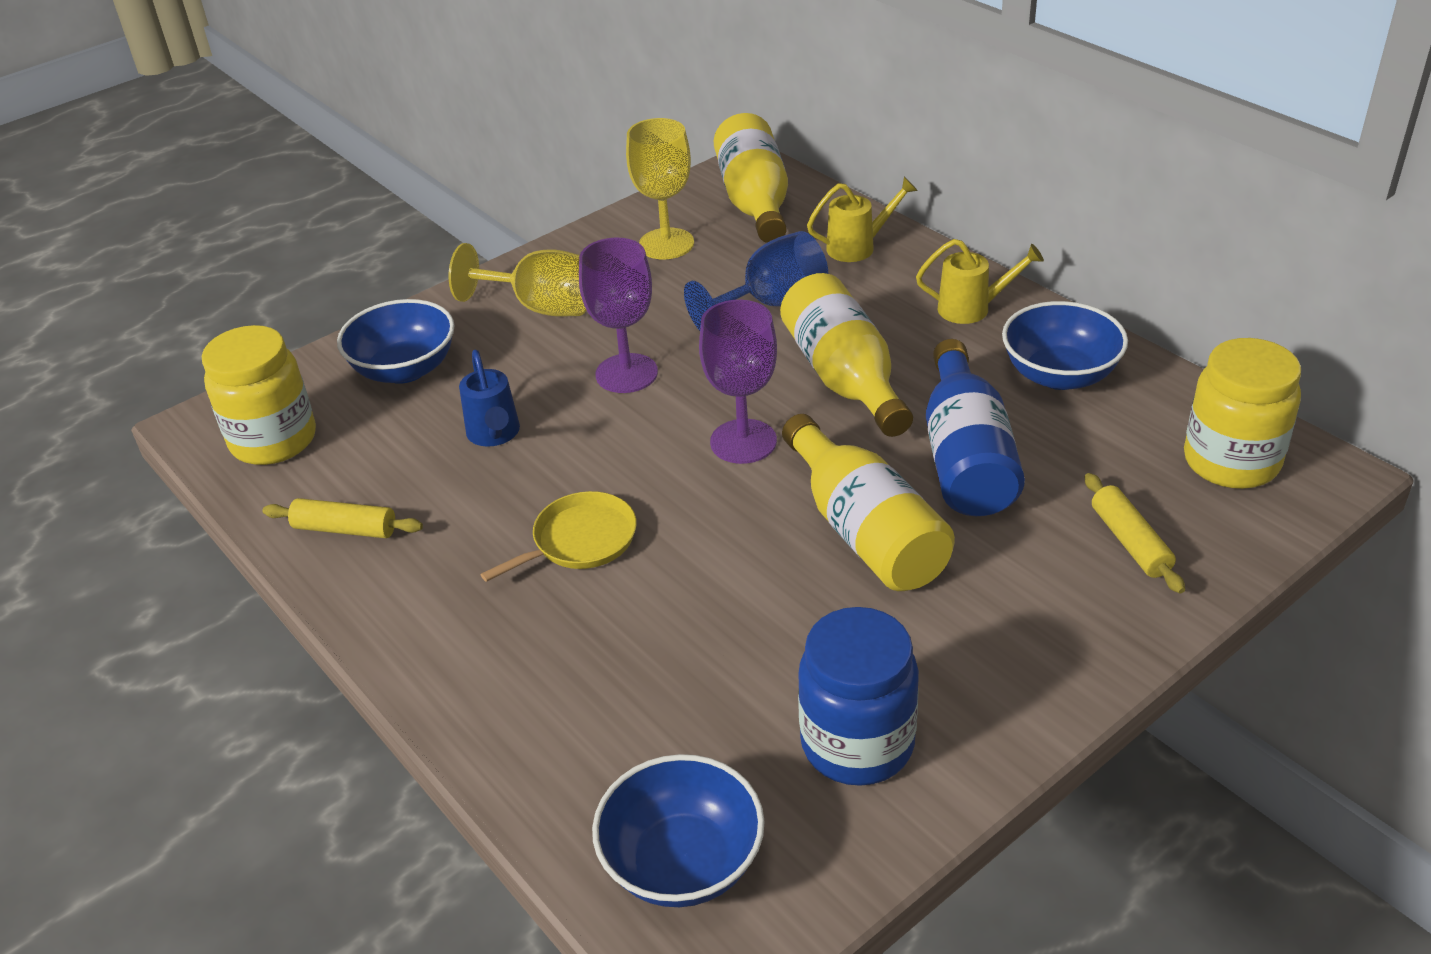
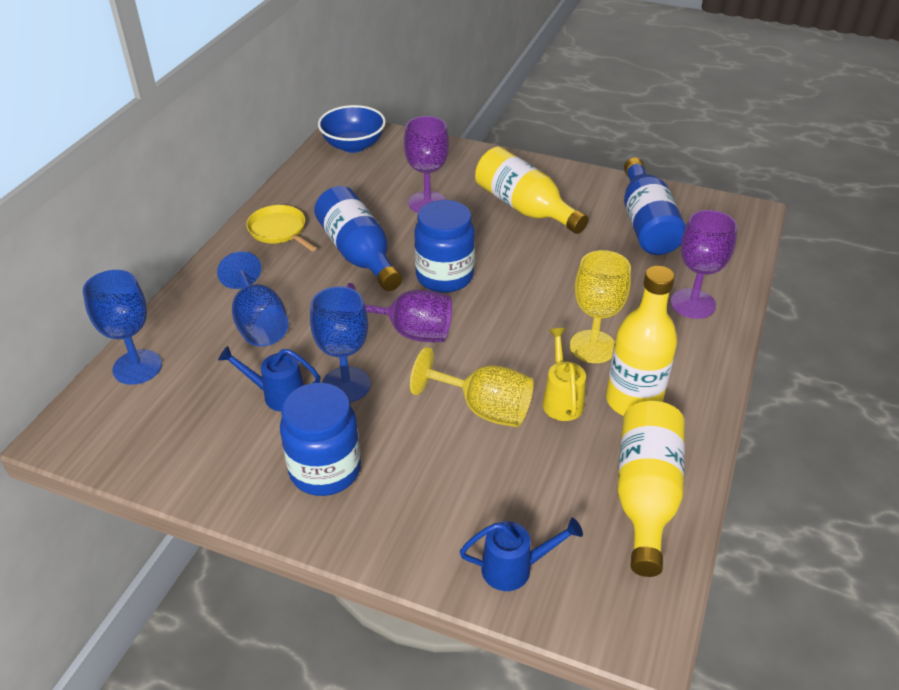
blue bottle: 1 -> 2
blue bowl: 3 -> 1
blue goblet: 1 -> 3
blue jar: 1 -> 2
blue watering can: 1 -> 2
purple goblet: 2 -> 3
yellow jar: 2 -> 0
yellow rolling pin: 2 -> 0
yellow watering can: 2 -> 1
+++++
_EXERCISE OBJECTIVE_
From the line containing "blue jar: 1 -> 2" down to the final line of the data, write out every line exactly; both the first and last of these belong in your answer, and nothing else does.

_OUTPUT FOR THIS TASK_
blue jar: 1 -> 2
blue watering can: 1 -> 2
purple goblet: 2 -> 3
yellow jar: 2 -> 0
yellow rolling pin: 2 -> 0
yellow watering can: 2 -> 1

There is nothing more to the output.